Entries shown:
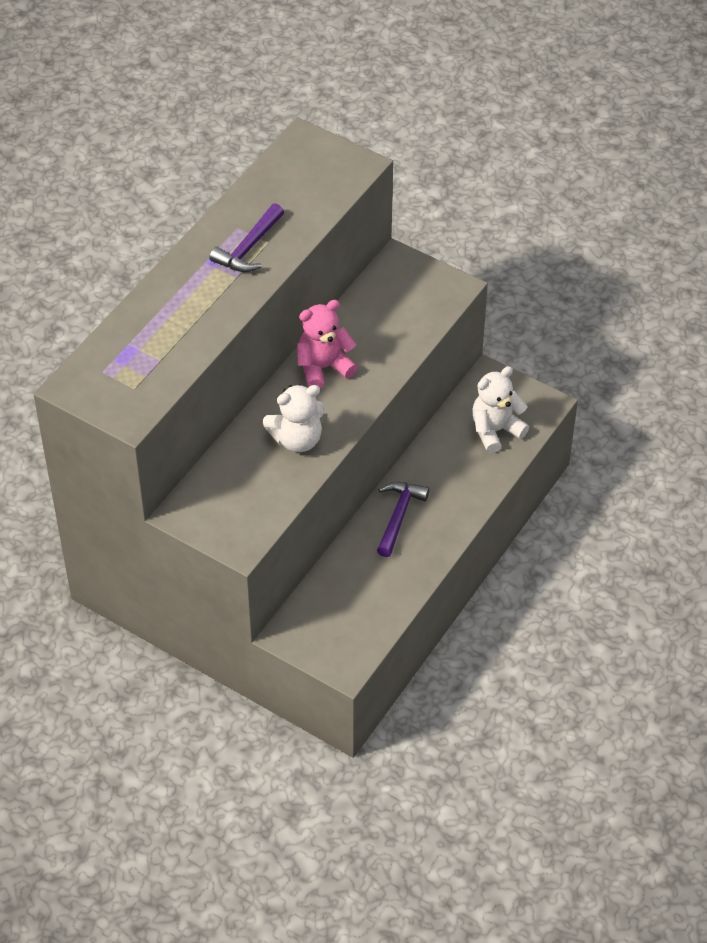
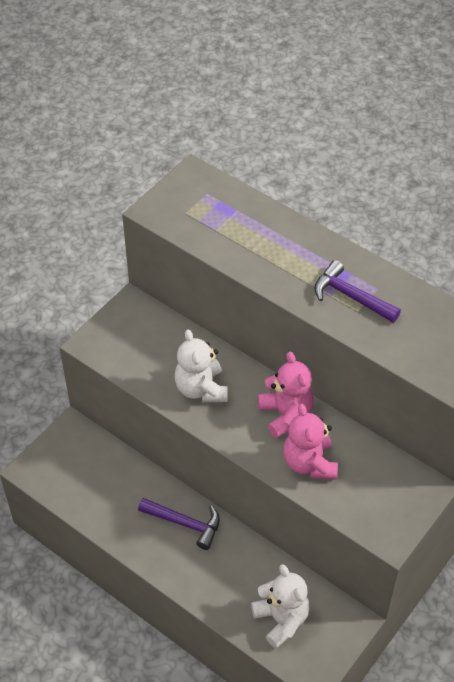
camera: 95 degrees right, 0 degrees up
(380, 347) = (309, 463): none -> pink teddy bear

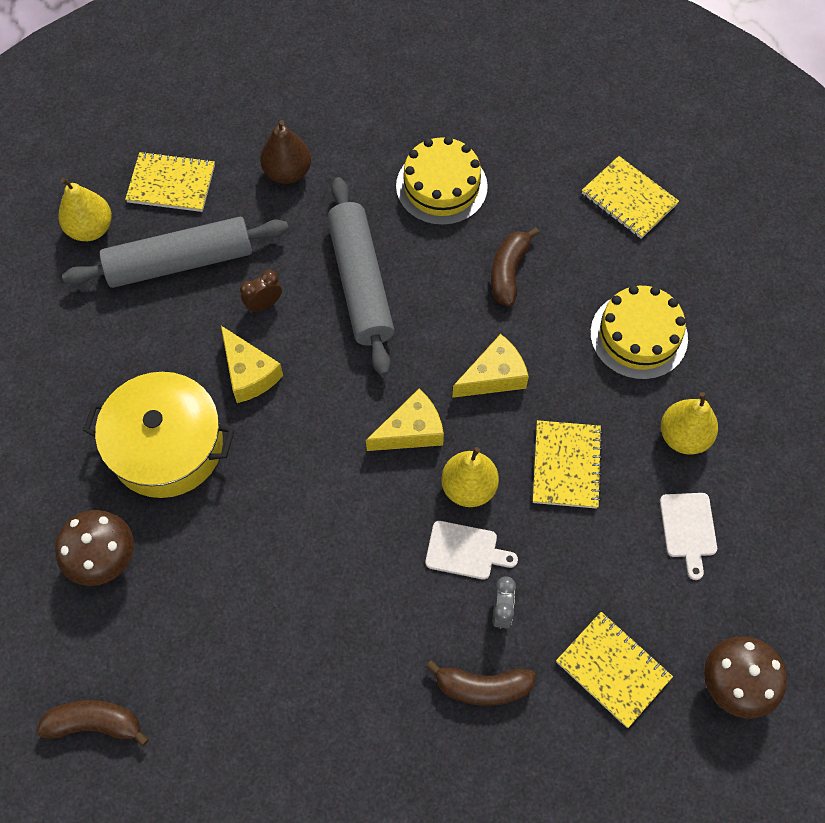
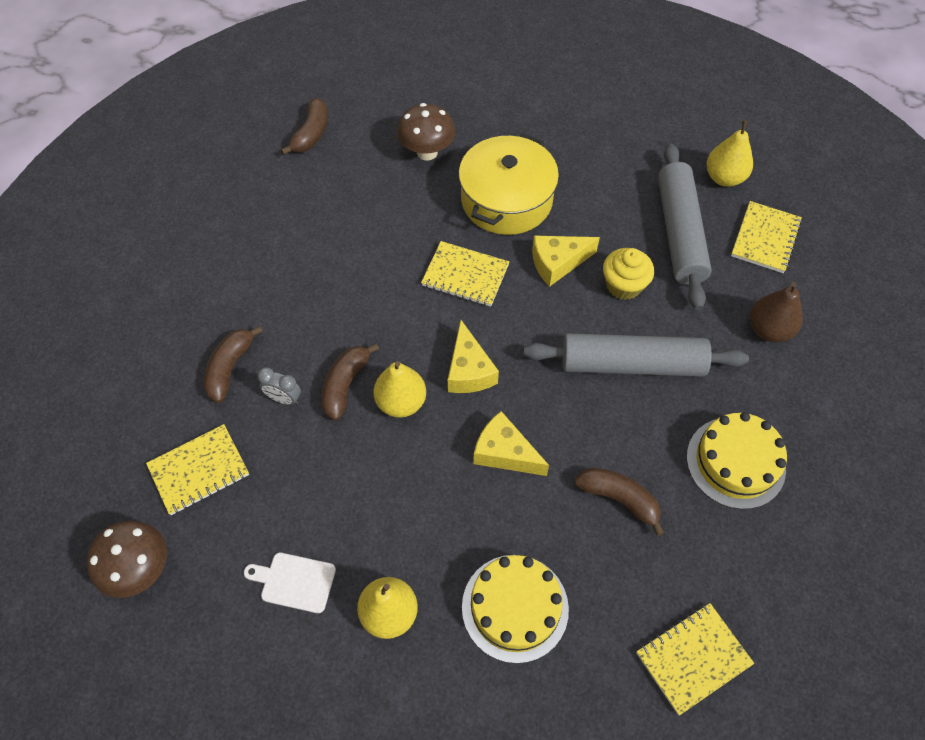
camera: 105 degrees right, 5 degrees down
(264, 304) = (623, 285): brown clock -> yellow cupcake
(465, 551) = (345, 385): white cutting board -> brown banana
(494, 376) = (504, 452): yellow cheese -> yellow cheese turned 135 degrees clockwise
(566, 465) = (395, 490): yellow notebook -> yellow notebook (465, 275)

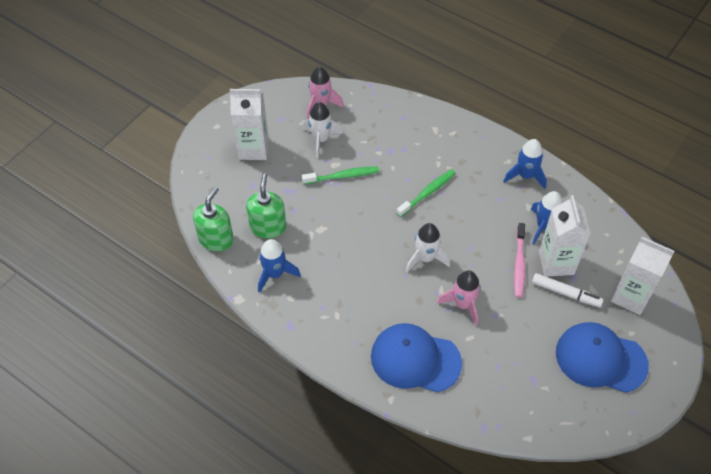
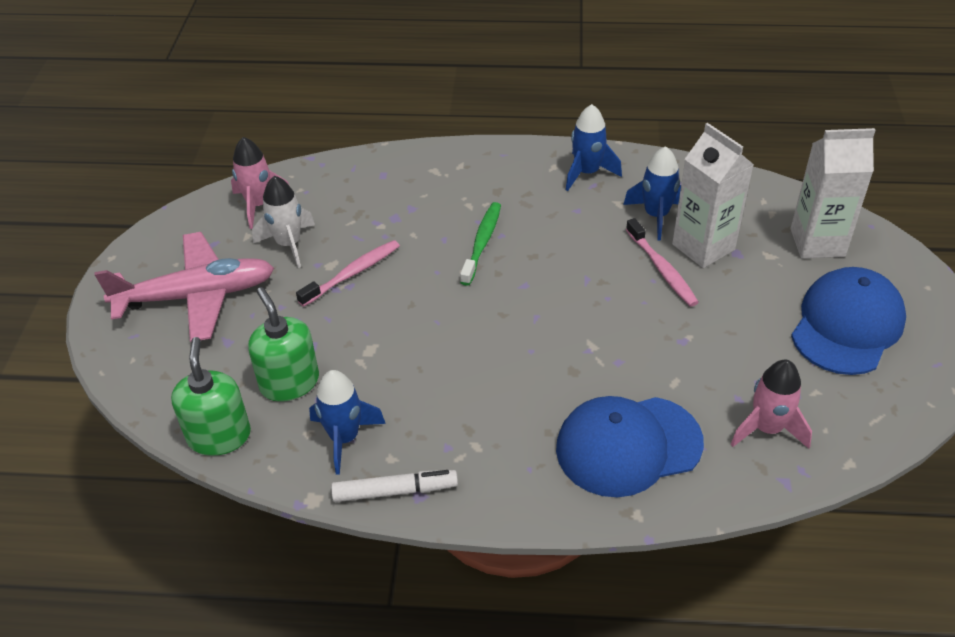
camera: 30 degrees left, 10 degrees down
(253, 149) = (197, 296): white carton -> pink plane
(342, 176) = (352, 273): green toothbrush -> pink toothbrush
(425, 258) = (541, 317): white rocket -> none
(463, 304) = (633, 347): pink rocket -> pink rocket (767, 428)
(565, 293) = (743, 274): white marker -> white marker (395, 491)
(600, 359) = (847, 325): blue cap -> blue cap turned 135 degrees clockwise

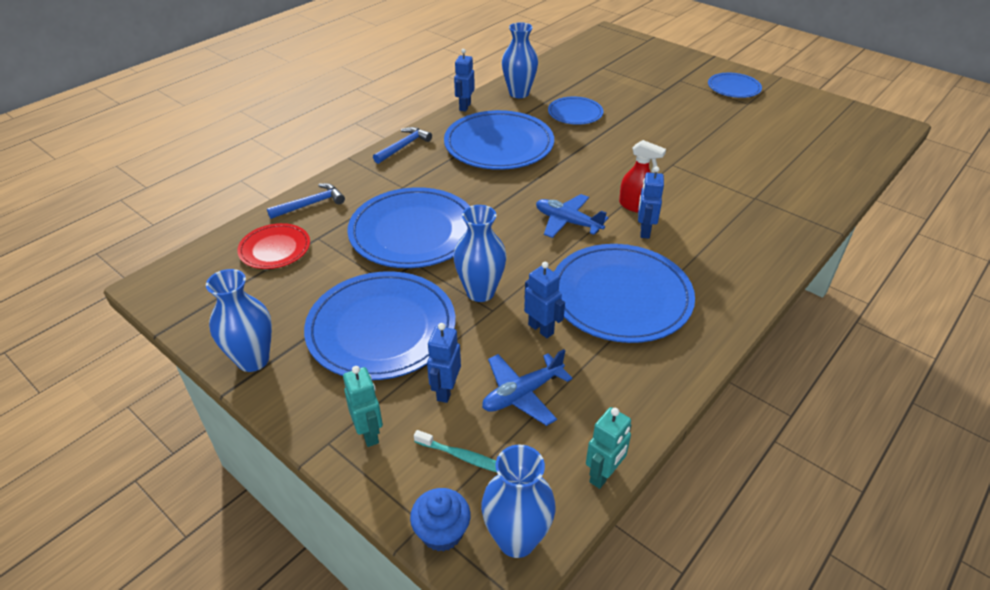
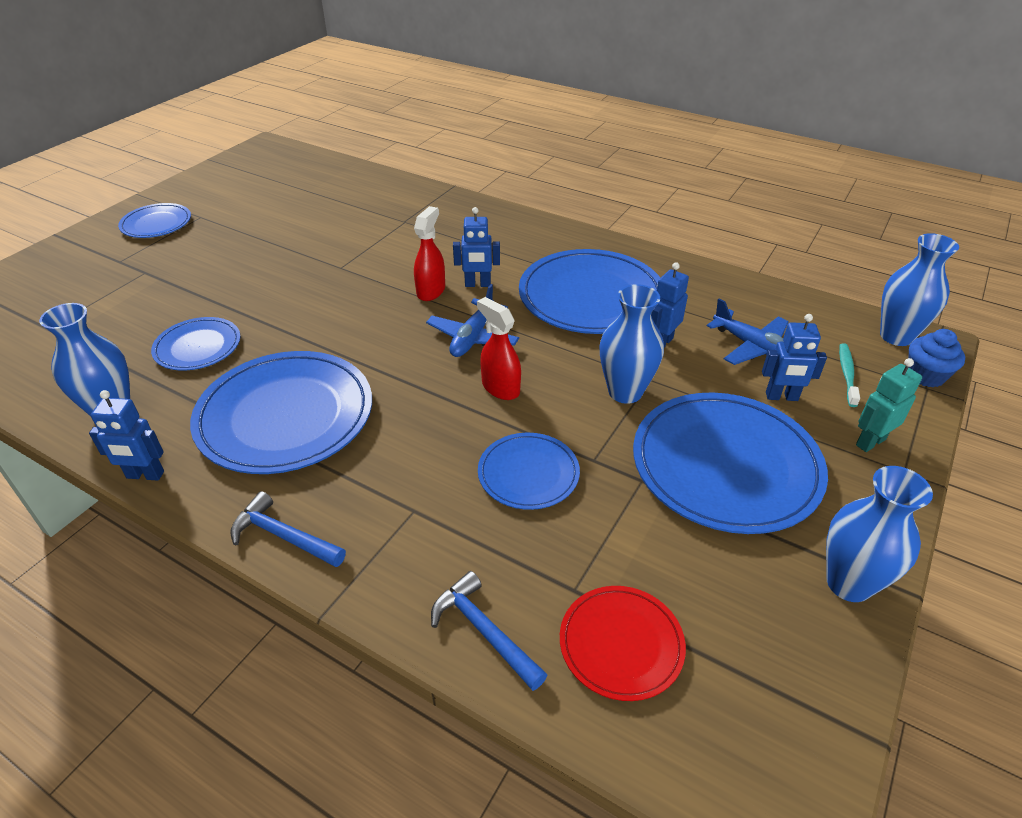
camera: 100 degrees left, 0 degrees up
(413, 232) = (528, 473): blue plate -> blue plate, size x0.54
(503, 229) = (500, 388): none -> red spray bottle
(603, 475) = (806, 299): turquoise robot -> none

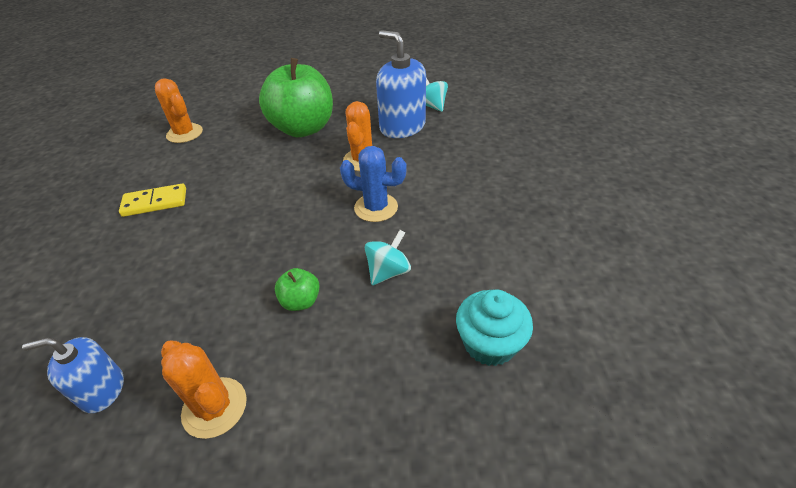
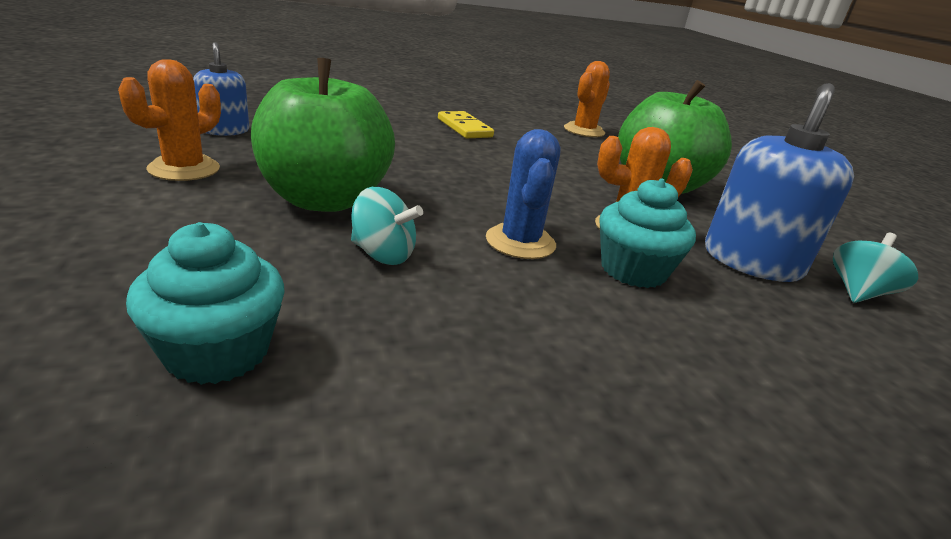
camera: 70 degrees right, 15 degrees down
(300, 301) = (324, 200): green apple -> green apple, size x2.42
(410, 171) = (633, 270): none -> turquoise cupcake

Task instructions: Skip the pictures. Please copy exactly the lines from the one with "(342, 176) = (352, 273): green" through the final line of the material above, both ends included.

Task solution:
(342, 176) = (352, 273): green toothbrush -> pink toothbrush
(425, 258) = (541, 317): white rocket -> none
(463, 304) = (633, 347): pink rocket -> pink rocket (767, 428)
(565, 293) = (743, 274): white marker -> white marker (395, 491)
(600, 359) = (847, 325): blue cap -> blue cap turned 135 degrees clockwise

camera: 100 degrees left, 0 degrees up
(413, 232) = (528, 473): blue plate -> blue plate, size x0.54
(503, 229) = (500, 388): none -> red spray bottle
(603, 475) = (806, 299): turquoise robot -> none

camera: 70 degrees right, 15 degrees down
(300, 301) = (324, 200): green apple -> green apple, size x2.42
(410, 171) = (633, 270): none -> turquoise cupcake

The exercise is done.